■ WHAT YOU SHOULD DO
An identical copy of the records below is the expected result.

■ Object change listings
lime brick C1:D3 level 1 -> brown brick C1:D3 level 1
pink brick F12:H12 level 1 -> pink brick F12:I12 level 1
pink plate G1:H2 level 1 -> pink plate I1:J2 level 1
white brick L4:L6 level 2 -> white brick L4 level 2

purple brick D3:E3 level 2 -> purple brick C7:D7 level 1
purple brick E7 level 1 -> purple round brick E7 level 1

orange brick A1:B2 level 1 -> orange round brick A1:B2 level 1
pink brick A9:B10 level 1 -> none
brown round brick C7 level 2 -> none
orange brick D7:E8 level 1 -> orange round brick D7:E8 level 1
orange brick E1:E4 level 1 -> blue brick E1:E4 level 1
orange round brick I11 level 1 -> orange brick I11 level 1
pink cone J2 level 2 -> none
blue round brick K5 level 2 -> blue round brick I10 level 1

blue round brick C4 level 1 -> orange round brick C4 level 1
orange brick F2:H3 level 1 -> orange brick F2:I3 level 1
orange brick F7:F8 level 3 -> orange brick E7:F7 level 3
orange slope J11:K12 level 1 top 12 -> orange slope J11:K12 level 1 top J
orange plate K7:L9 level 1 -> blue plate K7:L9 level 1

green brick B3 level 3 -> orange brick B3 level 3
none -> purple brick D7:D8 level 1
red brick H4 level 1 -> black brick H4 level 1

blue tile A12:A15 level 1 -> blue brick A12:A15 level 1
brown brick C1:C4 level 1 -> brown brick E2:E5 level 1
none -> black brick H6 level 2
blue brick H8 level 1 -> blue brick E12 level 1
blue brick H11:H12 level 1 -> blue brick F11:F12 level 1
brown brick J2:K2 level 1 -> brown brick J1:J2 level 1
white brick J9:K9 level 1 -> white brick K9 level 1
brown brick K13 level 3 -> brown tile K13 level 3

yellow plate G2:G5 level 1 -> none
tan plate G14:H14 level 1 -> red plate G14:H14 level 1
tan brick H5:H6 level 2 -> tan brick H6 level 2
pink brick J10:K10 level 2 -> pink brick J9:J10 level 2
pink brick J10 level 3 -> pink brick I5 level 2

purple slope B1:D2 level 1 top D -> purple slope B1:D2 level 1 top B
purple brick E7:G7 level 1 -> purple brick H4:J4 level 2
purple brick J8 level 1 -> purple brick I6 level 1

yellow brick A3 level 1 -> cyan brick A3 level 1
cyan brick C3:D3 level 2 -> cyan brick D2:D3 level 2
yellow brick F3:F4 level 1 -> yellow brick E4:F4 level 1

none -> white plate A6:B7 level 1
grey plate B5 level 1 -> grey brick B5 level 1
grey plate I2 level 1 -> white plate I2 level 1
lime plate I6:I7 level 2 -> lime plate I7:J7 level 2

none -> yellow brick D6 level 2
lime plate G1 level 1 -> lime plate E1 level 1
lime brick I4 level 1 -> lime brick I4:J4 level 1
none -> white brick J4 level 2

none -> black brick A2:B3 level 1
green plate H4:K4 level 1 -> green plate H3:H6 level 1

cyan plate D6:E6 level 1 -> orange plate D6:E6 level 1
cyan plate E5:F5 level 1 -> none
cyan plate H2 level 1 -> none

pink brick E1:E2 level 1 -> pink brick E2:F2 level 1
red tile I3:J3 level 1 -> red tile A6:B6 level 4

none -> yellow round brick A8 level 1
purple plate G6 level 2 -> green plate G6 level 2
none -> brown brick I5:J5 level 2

■ TASK RESULT
lime brick C1:D3 level 1 -> brown brick C1:D3 level 1
pink brick F12:H12 level 1 -> pink brick F12:I12 level 1
pink plate G1:H2 level 1 -> pink plate I1:J2 level 1
white brick L4:L6 level 2 -> white brick L4 level 2

purple brick D3:E3 level 2 -> purple brick C7:D7 level 1
purple brick E7 level 1 -> purple round brick E7 level 1

orange brick A1:B2 level 1 -> orange round brick A1:B2 level 1
pink brick A9:B10 level 1 -> none
brown round brick C7 level 2 -> none
orange brick D7:E8 level 1 -> orange round brick D7:E8 level 1
orange brick E1:E4 level 1 -> blue brick E1:E4 level 1
orange round brick I11 level 1 -> orange brick I11 level 1
pink cone J2 level 2 -> none
blue round brick K5 level 2 -> blue round brick I10 level 1

blue round brick C4 level 1 -> orange round brick C4 level 1
orange brick F2:H3 level 1 -> orange brick F2:I3 level 1
orange brick F7:F8 level 3 -> orange brick E7:F7 level 3
orange slope J11:K12 level 1 top 12 -> orange slope J11:K12 level 1 top J
orange plate K7:L9 level 1 -> blue plate K7:L9 level 1

green brick B3 level 3 -> orange brick B3 level 3
none -> purple brick D7:D8 level 1
red brick H4 level 1 -> black brick H4 level 1

blue tile A12:A15 level 1 -> blue brick A12:A15 level 1
brown brick C1:C4 level 1 -> brown brick E2:E5 level 1
none -> black brick H6 level 2
blue brick H8 level 1 -> blue brick E12 level 1
blue brick H11:H12 level 1 -> blue brick F11:F12 level 1
brown brick J2:K2 level 1 -> brown brick J1:J2 level 1
white brick J9:K9 level 1 -> white brick K9 level 1
brown brick K13 level 3 -> brown tile K13 level 3

yellow plate G2:G5 level 1 -> none
tan plate G14:H14 level 1 -> red plate G14:H14 level 1
tan brick H5:H6 level 2 -> tan brick H6 level 2
pink brick J10:K10 level 2 -> pink brick J9:J10 level 2
pink brick J10 level 3 -> pink brick I5 level 2

purple slope B1:D2 level 1 top D -> purple slope B1:D2 level 1 top B
purple brick E7:G7 level 1 -> purple brick H4:J4 level 2
purple brick J8 level 1 -> purple brick I6 level 1

yellow brick A3 level 1 -> cyan brick A3 level 1
cyan brick C3:D3 level 2 -> cyan brick D2:D3 level 2
yellow brick F3:F4 level 1 -> yellow brick E4:F4 level 1

none -> white plate A6:B7 level 1
grey plate B5 level 1 -> grey brick B5 level 1
grey plate I2 level 1 -> white plate I2 level 1
lime plate I6:I7 level 2 -> lime plate I7:J7 level 2

none -> yellow brick D6 level 2
lime plate G1 level 1 -> lime plate E1 level 1
lime brick I4 level 1 -> lime brick I4:J4 level 1
none -> white brick J4 level 2

none -> black brick A2:B3 level 1
green plate H4:K4 level 1 -> green plate H3:H6 level 1

cyan plate D6:E6 level 1 -> orange plate D6:E6 level 1
cyan plate E5:F5 level 1 -> none
cyan plate H2 level 1 -> none

pink brick E1:E2 level 1 -> pink brick E2:F2 level 1
red tile I3:J3 level 1 -> red tile A6:B6 level 4

none -> yellow round brick A8 level 1
purple plate G6 level 2 -> green plate G6 level 2
none -> brown brick I5:J5 level 2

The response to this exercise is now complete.